= Extracted records =
=== Section Start ===

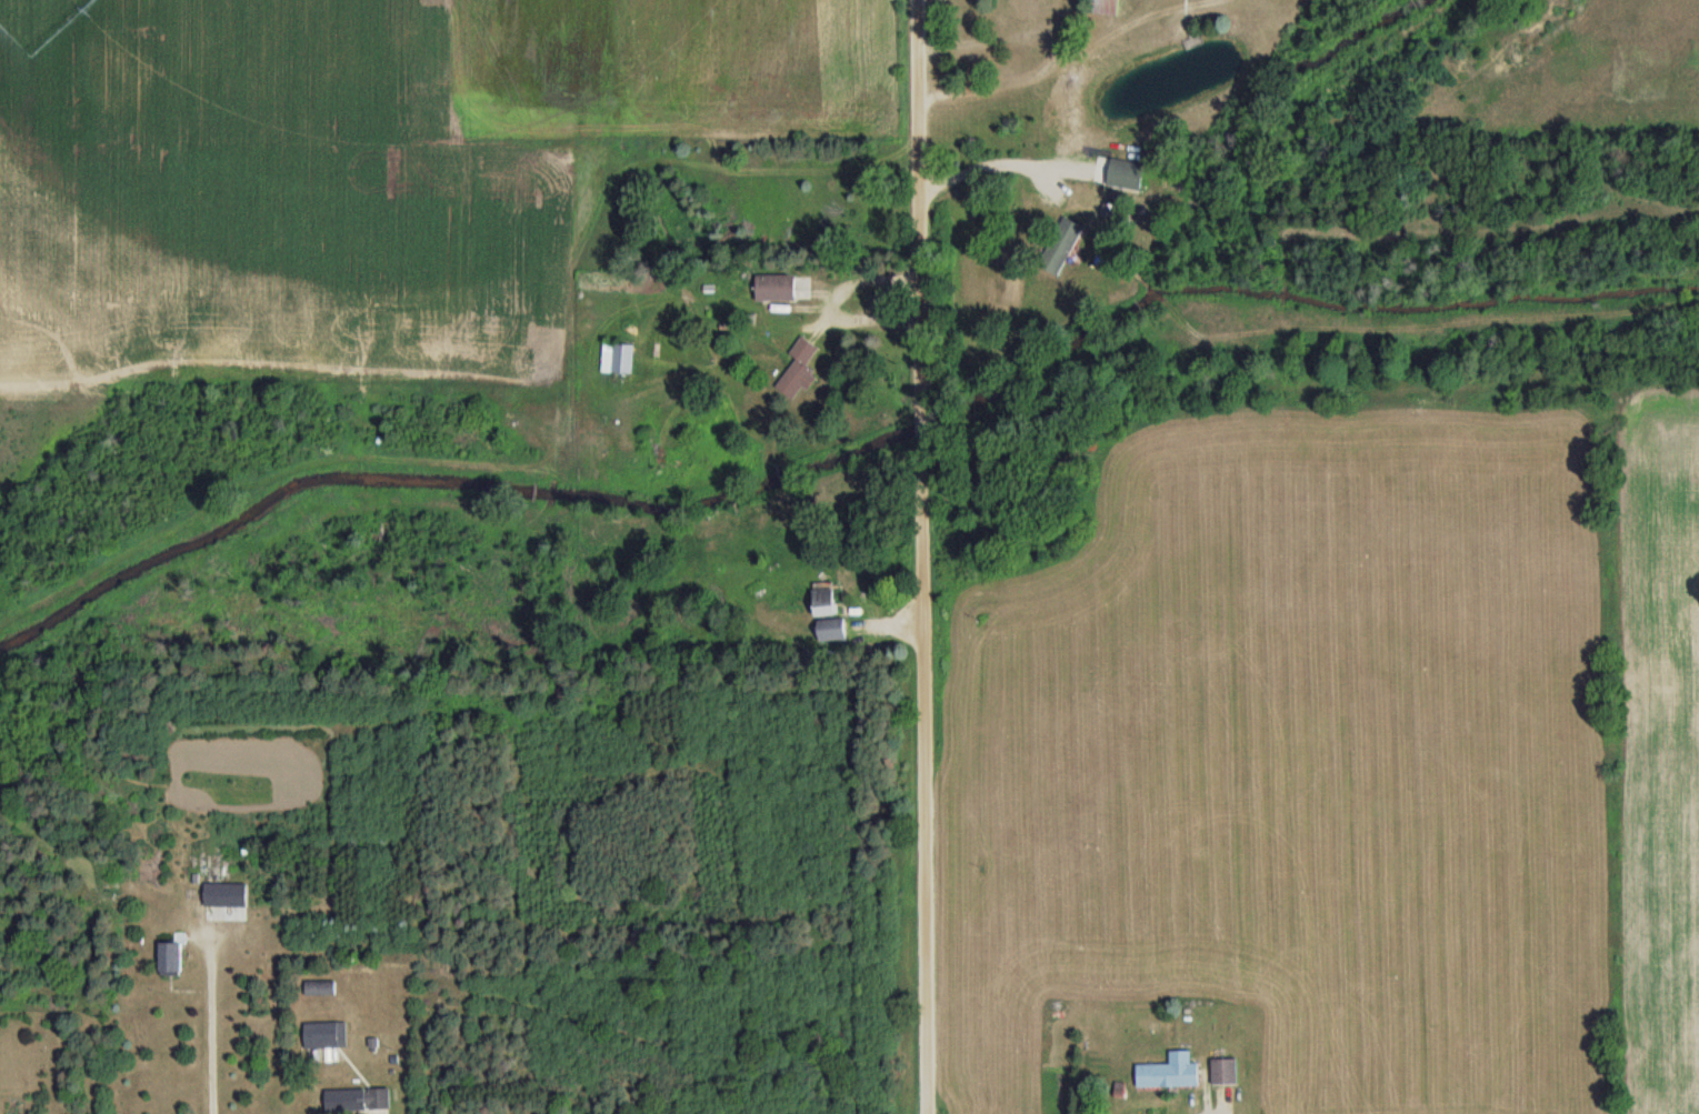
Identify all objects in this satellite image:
building: (1104, 7)
building: (1122, 174)
road: (920, 207)
building: (1062, 247)
building: (778, 288)
building: (619, 359)
building: (800, 371)
road: (922, 422)
building: (827, 603)
building: (833, 631)
road: (925, 771)
building: (228, 895)
building: (172, 959)
building: (322, 989)
road: (207, 1019)
building: (323, 1036)
building: (1226, 1072)
building: (1170, 1076)
building: (358, 1100)

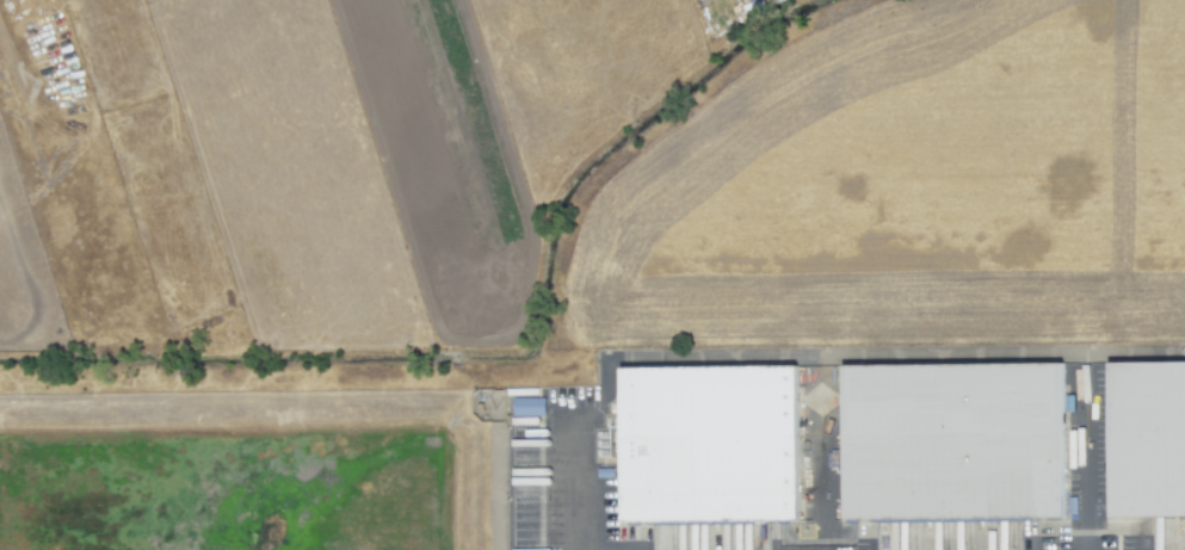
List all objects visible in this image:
building: (528, 406)
building: (1144, 430)
building: (946, 433)
building: (703, 434)
road: (1084, 473)
road: (581, 479)

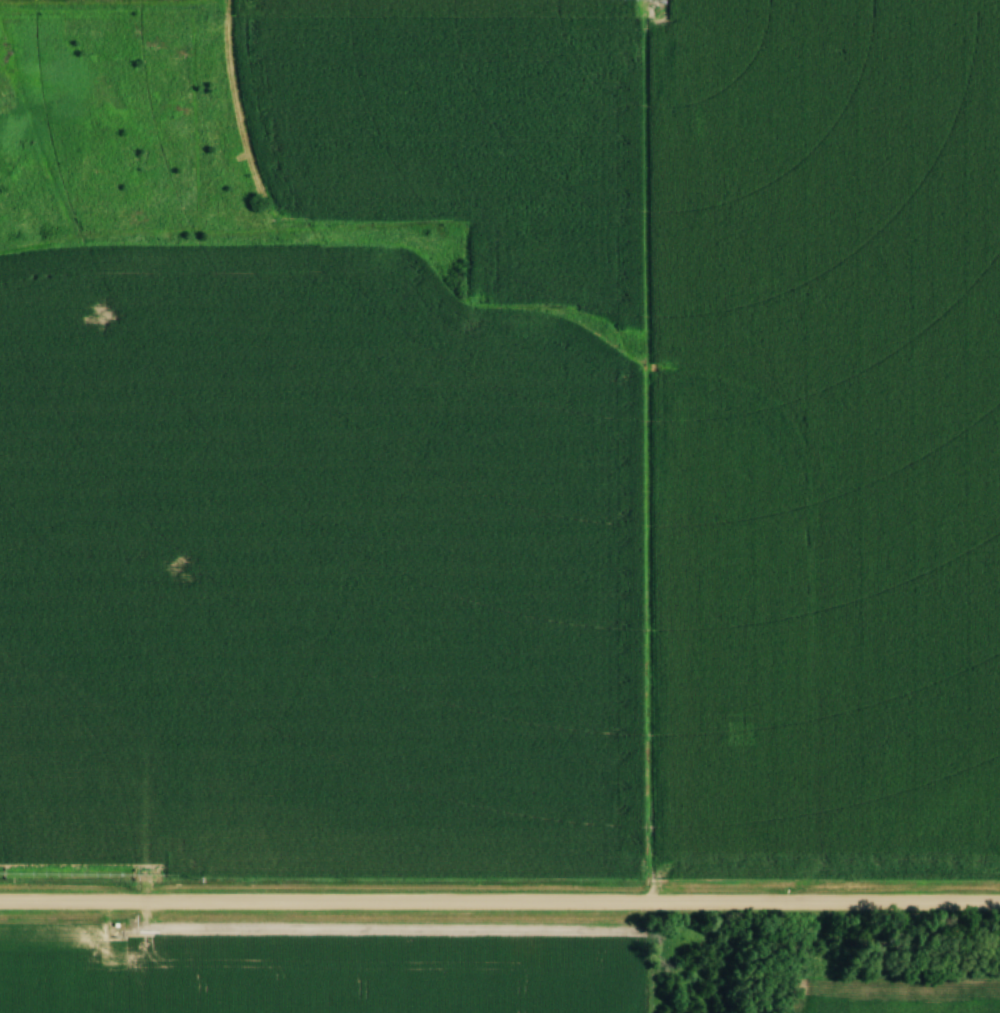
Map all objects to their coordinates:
crop: (820, 436)
road: (500, 907)

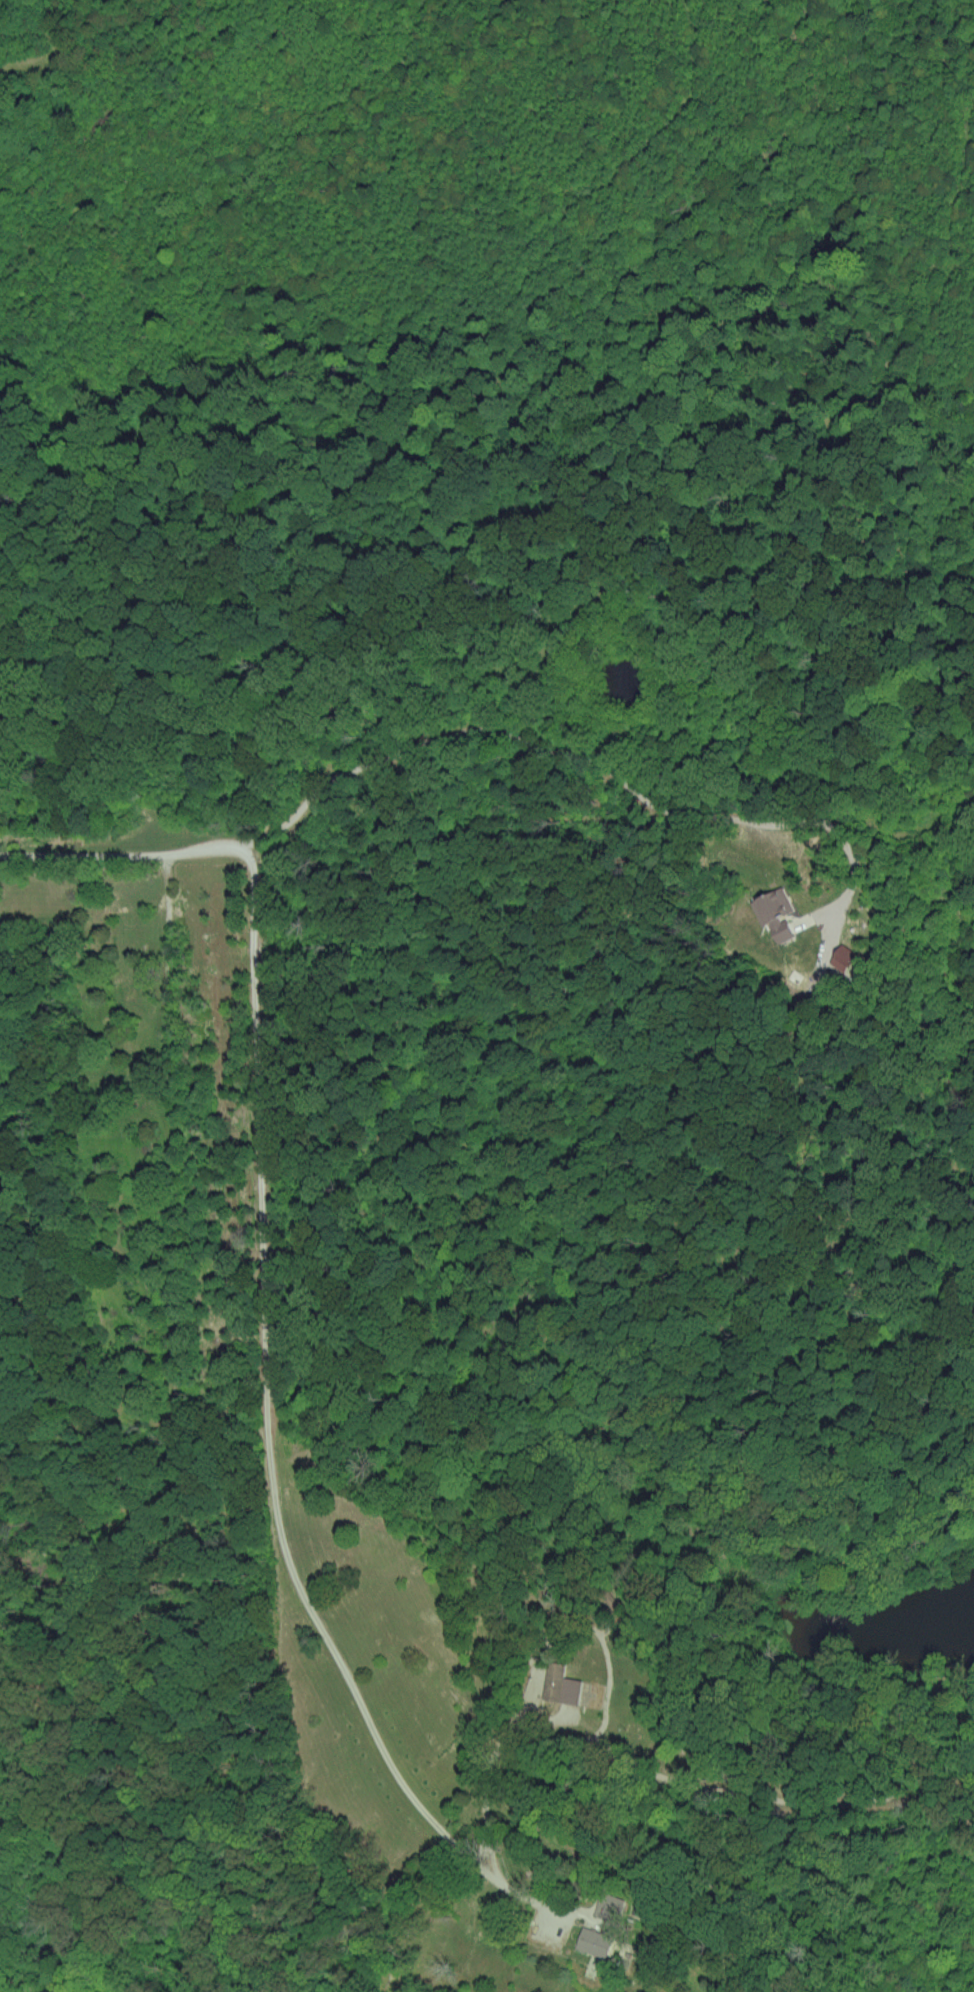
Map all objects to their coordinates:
road: (576, 756)
building: (773, 912)
building: (842, 957)
road: (269, 1292)
building: (561, 1685)
road: (484, 1764)
building: (593, 1942)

=== Section End ===

= Directions for this task =
Give the listing again word for word, but drop every picture.

= Response to the exercise =
Identify all objects in this satellite image:
building: (1104, 7)
building: (1122, 174)
road: (920, 207)
building: (1062, 247)
building: (778, 288)
building: (619, 359)
building: (800, 371)
road: (922, 422)
building: (827, 603)
building: (833, 631)
road: (925, 771)
building: (228, 895)
building: (172, 959)
building: (322, 989)
road: (207, 1019)
building: (323, 1036)
building: (1226, 1072)
building: (1170, 1076)
building: (358, 1100)

List all objects visible in this image:
building: (528, 406)
building: (1144, 430)
building: (946, 433)
building: (703, 434)
road: (1084, 473)
road: (581, 479)

Map all objects to their coordinates:
crop: (820, 436)
road: (500, 907)

Map all objects to their coordinates:
road: (576, 756)
building: (773, 912)
building: (842, 957)
road: (269, 1292)
building: (561, 1685)
road: (484, 1764)
building: (593, 1942)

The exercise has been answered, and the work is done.